RECORDS SUPPLIED:

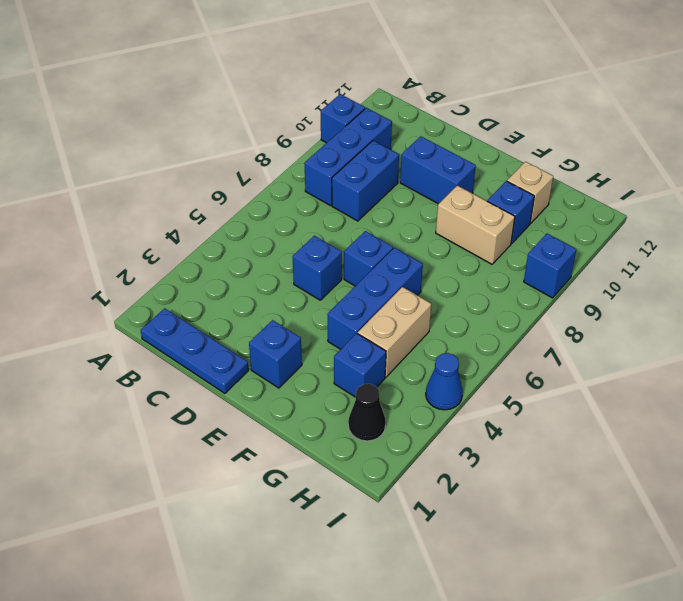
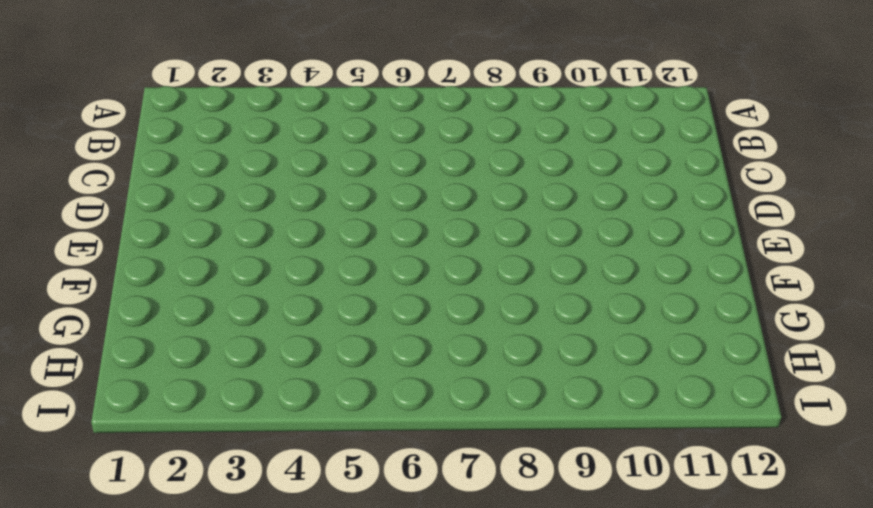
none -> blue brick A10 level 1
none -> blue plate B1:D1 level 1
none -> blue brick B8:B10 level 1

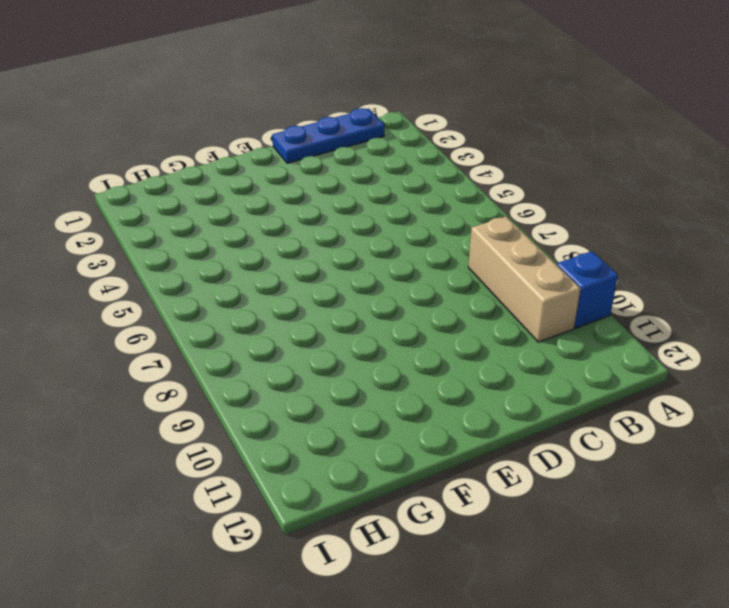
tan brick B8:B10 level 1 -> blue brick B8:B10 level 1
none -> blue brick C8:C9 level 1
none -> blue brick D5 level 1
none -> blue brick D10:E10 level 1

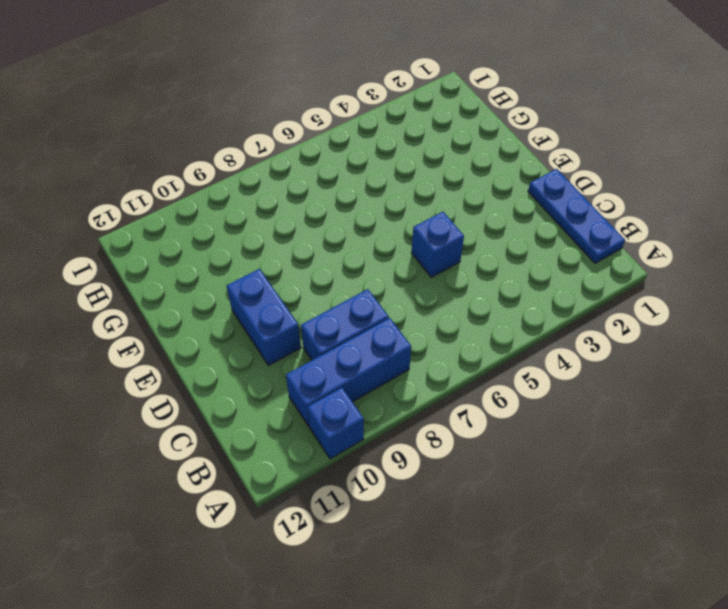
none -> blue brick E2 level 1
none -> blue brick E6 level 1
none -> blue brick F4:F6 level 1

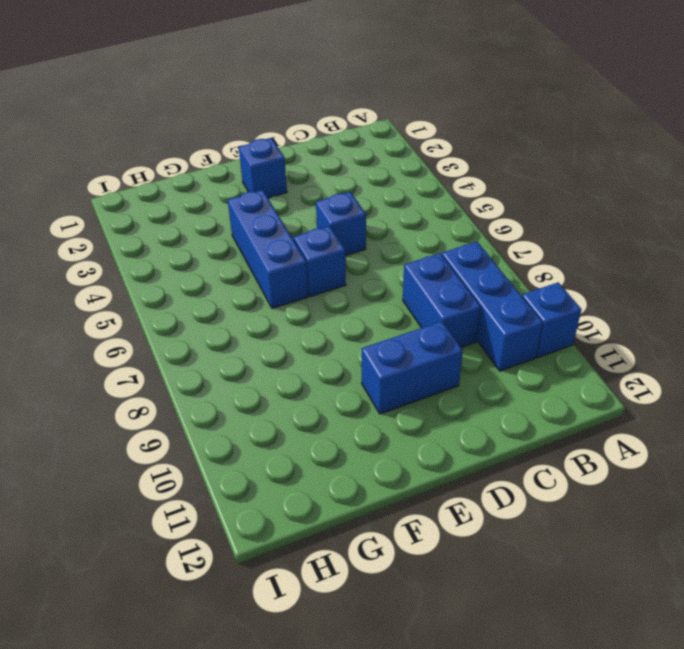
none -> blue plate B1:D1 level 1
none -> tan brick F9:G9 level 1
none -> blue brick G3 level 1

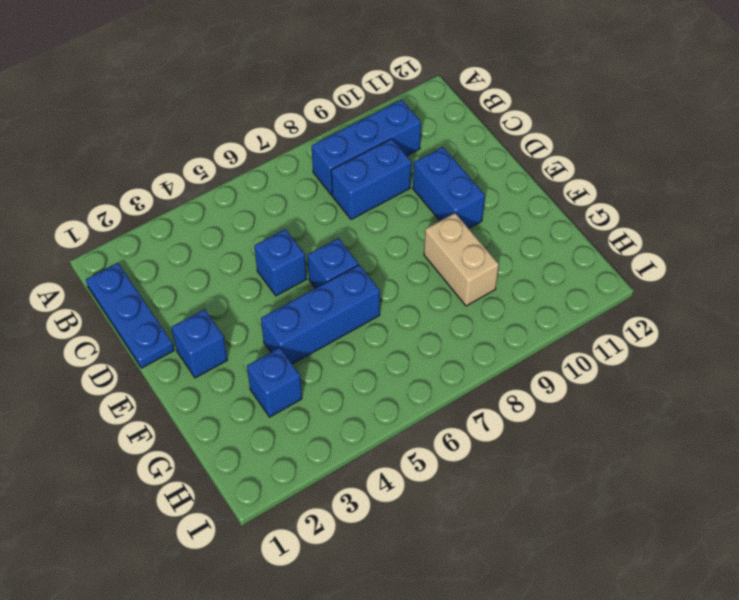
none -> blue brick A10 level 1
none -> tan brick G4:G5 level 1
none -> blue brick G10 level 1

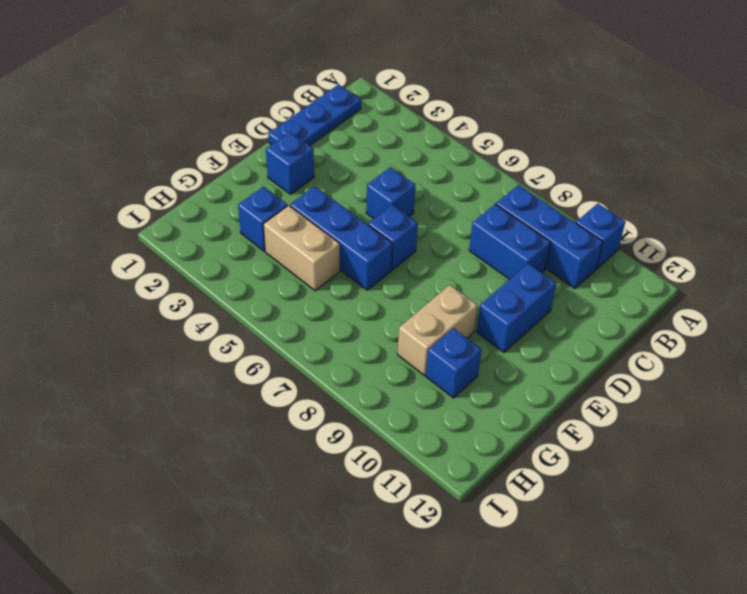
none -> tan brick G11 level 1
none -> black cone H2 level 1
none -> blue cone I4 level 1

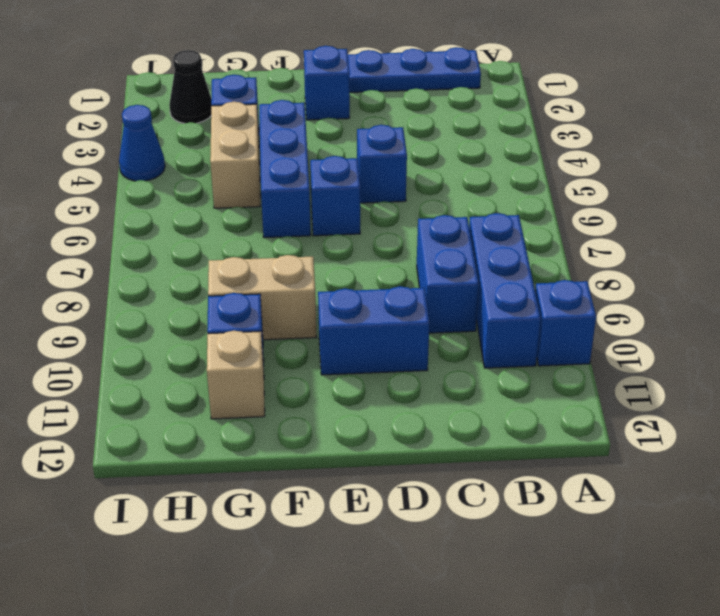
none -> blue brick I9 level 1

EXERCISE OBJECTIVE:
How many lines in the entries above hold the word "cone"? Reply with the number by itself.

WRITTEN SOLUTION:
2